■ Your instructions: Write out only the final part of the records below. It begins with the line that contains "C5: 3.3nF (GND, n15) -> 3.3nF (n9, n15)" and ends with the last line.
[Records for the task Boundary: Start]
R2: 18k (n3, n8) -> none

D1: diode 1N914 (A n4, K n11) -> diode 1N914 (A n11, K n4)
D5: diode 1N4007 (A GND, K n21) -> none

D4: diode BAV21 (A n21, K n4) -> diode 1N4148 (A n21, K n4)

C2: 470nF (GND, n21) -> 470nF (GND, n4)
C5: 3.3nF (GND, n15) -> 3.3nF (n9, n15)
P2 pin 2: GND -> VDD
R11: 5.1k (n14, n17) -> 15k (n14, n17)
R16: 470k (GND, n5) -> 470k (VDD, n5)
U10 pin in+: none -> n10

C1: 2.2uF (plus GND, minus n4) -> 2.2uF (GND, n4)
[Records for the task Boundary: End]
■ Result of this task:
C5: 3.3nF (GND, n15) -> 3.3nF (n9, n15)
P2 pin 2: GND -> VDD
R11: 5.1k (n14, n17) -> 15k (n14, n17)
R16: 470k (GND, n5) -> 470k (VDD, n5)
U10 pin in+: none -> n10

C1: 2.2uF (plus GND, minus n4) -> 2.2uF (GND, n4)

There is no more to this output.